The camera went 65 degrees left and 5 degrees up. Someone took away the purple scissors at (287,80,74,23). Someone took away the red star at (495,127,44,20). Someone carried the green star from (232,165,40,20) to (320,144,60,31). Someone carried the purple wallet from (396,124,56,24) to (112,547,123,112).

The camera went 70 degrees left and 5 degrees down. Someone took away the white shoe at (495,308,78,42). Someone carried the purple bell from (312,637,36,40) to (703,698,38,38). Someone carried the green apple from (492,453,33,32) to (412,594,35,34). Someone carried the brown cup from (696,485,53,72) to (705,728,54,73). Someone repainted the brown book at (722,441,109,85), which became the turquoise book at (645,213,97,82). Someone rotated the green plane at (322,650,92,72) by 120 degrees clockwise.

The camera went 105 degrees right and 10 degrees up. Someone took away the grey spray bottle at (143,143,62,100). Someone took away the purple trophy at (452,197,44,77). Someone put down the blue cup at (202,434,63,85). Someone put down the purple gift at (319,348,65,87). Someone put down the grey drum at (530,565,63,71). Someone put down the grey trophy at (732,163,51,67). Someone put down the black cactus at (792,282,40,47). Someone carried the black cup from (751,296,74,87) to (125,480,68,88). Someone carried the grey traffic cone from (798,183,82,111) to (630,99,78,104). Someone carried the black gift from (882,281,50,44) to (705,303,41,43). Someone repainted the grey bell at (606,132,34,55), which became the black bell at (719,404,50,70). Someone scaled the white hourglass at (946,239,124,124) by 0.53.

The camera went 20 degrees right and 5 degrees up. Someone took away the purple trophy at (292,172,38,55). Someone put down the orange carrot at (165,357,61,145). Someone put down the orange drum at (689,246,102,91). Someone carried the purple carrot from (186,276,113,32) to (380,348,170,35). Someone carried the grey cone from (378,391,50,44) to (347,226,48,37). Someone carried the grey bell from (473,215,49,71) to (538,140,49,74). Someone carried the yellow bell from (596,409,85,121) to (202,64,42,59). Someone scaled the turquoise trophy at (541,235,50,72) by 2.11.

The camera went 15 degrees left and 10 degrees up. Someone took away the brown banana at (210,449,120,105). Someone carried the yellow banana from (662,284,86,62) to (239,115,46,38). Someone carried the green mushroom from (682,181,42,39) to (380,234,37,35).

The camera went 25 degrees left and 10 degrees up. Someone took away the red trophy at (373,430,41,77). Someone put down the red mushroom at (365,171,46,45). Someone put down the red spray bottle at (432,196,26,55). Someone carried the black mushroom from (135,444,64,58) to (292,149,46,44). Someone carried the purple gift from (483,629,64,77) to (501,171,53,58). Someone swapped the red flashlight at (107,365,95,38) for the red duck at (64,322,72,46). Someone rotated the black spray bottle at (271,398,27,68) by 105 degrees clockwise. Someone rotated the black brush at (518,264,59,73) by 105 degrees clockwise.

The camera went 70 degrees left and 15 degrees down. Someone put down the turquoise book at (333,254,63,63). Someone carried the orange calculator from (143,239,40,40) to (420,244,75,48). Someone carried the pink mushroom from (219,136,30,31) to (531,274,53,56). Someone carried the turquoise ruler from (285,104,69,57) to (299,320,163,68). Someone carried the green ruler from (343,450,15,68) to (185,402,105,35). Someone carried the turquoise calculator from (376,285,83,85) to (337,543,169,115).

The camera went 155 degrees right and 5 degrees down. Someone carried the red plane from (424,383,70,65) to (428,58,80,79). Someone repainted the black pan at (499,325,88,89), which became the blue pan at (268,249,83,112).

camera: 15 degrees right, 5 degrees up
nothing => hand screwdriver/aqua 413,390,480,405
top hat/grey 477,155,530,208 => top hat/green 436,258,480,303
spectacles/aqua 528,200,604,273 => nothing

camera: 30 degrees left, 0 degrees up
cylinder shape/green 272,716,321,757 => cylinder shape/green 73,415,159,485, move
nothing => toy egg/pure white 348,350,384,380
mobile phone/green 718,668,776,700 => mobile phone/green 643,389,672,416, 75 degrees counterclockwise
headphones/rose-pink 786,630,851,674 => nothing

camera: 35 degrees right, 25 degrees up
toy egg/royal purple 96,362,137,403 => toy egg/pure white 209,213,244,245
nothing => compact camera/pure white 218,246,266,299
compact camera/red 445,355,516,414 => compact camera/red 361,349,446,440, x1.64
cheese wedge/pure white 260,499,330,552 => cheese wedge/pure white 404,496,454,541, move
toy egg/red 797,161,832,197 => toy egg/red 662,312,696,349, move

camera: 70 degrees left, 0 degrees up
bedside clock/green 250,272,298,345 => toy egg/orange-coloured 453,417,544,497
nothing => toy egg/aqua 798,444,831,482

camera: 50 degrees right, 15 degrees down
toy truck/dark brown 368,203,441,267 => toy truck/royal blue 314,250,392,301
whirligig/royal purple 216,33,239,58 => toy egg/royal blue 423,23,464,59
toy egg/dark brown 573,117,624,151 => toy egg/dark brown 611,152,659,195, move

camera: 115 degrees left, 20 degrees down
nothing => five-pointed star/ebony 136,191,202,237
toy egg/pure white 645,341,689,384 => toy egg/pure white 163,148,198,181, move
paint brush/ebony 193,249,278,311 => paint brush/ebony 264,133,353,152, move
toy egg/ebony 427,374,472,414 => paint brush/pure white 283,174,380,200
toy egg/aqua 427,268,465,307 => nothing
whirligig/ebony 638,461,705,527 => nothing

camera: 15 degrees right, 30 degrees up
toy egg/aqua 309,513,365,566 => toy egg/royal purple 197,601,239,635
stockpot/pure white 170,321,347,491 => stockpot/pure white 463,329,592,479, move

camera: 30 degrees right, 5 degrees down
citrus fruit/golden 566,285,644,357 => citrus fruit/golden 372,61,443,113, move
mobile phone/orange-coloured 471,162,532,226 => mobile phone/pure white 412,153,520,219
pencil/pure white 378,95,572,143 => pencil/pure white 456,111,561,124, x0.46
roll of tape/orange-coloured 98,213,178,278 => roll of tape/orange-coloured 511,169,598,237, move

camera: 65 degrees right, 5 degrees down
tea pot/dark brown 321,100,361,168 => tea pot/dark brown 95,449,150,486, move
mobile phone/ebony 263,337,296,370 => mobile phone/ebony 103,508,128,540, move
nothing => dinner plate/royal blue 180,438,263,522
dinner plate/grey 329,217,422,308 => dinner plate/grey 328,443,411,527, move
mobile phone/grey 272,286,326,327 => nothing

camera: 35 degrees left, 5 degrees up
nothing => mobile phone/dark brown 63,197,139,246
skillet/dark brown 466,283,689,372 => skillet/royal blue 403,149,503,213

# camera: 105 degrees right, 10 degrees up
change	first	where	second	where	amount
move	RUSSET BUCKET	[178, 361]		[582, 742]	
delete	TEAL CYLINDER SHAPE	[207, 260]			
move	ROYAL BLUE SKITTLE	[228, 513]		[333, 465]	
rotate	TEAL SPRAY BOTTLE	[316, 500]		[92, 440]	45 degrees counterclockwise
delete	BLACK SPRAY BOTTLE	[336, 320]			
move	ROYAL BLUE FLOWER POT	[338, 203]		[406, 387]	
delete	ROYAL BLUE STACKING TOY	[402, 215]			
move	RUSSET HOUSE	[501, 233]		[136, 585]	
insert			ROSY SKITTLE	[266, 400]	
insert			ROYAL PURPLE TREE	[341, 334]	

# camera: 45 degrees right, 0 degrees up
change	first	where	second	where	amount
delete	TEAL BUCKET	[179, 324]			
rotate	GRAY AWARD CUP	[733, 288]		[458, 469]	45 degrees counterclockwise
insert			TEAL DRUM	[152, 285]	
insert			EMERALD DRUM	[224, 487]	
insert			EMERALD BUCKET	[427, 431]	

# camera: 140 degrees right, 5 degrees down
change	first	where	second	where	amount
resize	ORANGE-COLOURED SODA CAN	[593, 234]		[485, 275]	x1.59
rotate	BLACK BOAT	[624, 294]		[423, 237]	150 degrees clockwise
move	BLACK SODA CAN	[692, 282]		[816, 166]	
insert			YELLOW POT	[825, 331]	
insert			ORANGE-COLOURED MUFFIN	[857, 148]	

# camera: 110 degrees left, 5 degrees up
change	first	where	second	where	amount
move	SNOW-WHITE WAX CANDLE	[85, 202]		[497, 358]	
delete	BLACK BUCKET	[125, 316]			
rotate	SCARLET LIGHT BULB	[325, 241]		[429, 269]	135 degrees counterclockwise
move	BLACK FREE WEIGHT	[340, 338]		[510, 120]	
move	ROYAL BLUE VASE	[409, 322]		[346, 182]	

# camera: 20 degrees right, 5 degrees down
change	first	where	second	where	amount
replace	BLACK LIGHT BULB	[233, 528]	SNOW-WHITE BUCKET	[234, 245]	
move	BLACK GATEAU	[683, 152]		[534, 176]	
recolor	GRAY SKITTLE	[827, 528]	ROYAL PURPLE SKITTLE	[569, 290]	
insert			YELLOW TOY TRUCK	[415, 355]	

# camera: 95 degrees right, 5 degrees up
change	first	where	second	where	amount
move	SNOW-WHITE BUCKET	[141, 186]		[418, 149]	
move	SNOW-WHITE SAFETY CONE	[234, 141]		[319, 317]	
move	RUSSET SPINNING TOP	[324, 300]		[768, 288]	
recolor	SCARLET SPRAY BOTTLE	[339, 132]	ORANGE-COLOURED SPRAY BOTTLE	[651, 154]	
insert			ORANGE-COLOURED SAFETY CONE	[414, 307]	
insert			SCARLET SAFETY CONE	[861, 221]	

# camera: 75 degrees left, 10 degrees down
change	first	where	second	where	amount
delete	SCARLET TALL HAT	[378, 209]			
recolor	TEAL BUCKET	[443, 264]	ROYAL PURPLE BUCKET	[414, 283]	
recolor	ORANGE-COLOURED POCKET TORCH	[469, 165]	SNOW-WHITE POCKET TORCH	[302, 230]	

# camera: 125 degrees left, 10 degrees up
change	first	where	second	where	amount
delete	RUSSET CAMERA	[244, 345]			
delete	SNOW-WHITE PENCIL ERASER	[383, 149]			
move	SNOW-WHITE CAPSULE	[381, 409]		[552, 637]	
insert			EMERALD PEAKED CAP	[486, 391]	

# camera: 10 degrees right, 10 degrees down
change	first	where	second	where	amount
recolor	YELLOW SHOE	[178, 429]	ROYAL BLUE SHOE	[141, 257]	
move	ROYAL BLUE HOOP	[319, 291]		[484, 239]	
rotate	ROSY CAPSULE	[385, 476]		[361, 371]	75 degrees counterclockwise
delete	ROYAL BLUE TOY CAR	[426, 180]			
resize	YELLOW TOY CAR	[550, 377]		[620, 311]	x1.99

ABOUT THIS EXERCISE. What you give back should be only the lines of the records above, starting at the line with "nothing => hand" and ending at the line with "top hat/grey 477,155,530,208", restated word for word.

ANSWER BOX.
nothing => hand screwdriver/aqua 413,390,480,405
top hat/grey 477,155,530,208 => top hat/green 436,258,480,303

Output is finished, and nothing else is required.